Dataset extract:
Segment Open
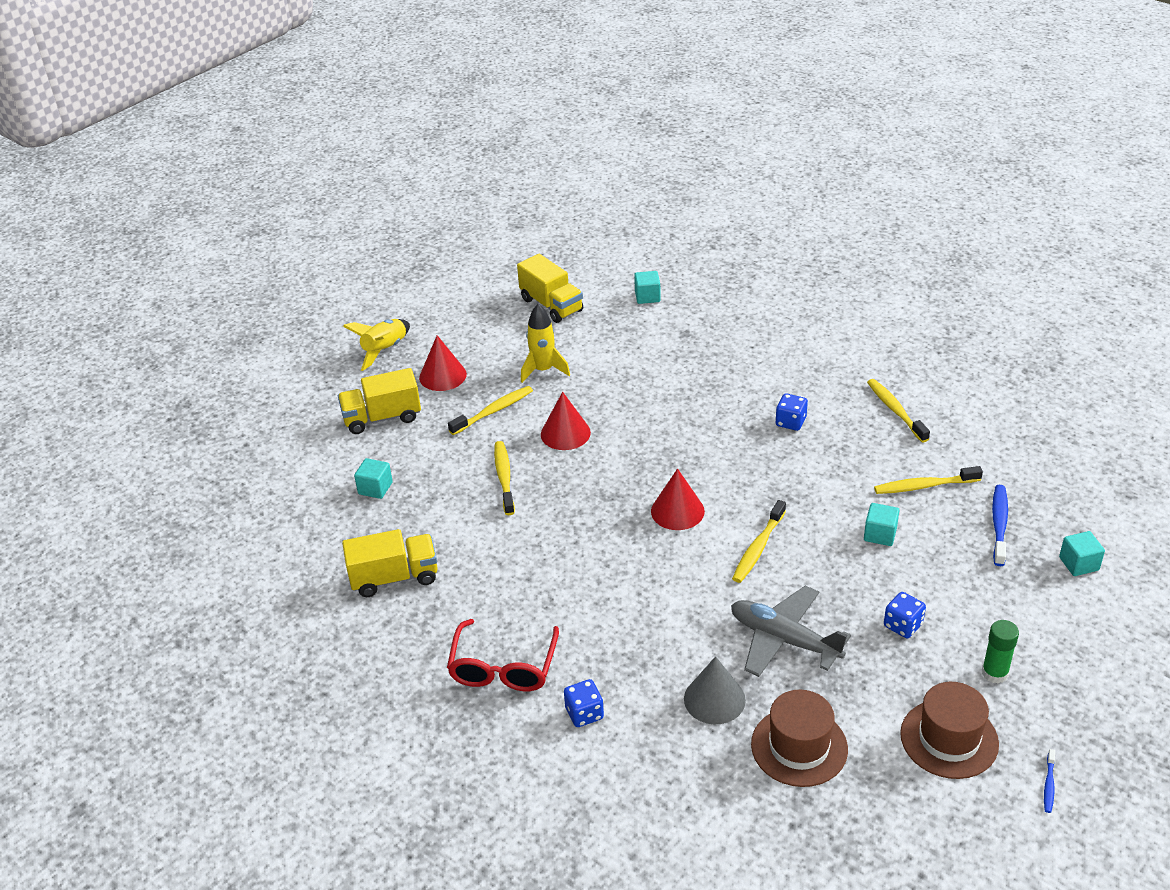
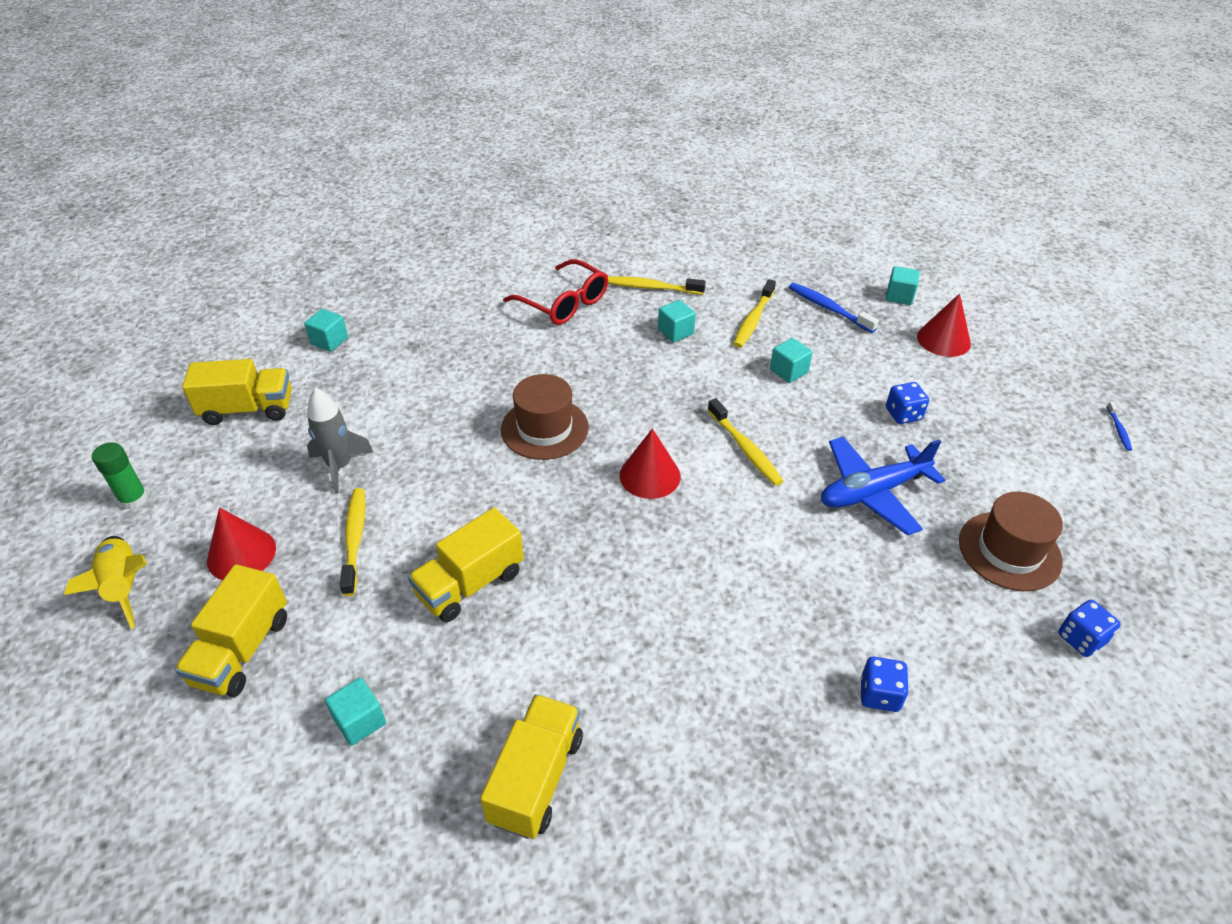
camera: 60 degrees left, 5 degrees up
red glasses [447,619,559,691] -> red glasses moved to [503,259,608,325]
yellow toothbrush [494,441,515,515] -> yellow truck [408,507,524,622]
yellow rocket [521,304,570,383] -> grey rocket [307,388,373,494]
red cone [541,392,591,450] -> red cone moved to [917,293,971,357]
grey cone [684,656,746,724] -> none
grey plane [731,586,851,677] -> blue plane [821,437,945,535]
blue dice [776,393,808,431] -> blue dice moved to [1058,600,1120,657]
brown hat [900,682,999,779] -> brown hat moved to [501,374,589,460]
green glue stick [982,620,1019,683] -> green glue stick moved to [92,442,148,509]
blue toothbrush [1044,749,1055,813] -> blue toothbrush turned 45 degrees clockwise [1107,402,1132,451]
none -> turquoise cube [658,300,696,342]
Segment Closed
Required work:
Copy out each line of the listing that holds the word "yellow".

Written answer:
yellow toothbrush [494,441,515,515] -> yellow truck [408,507,524,622]
yellow rocket [521,304,570,383] -> grey rocket [307,388,373,494]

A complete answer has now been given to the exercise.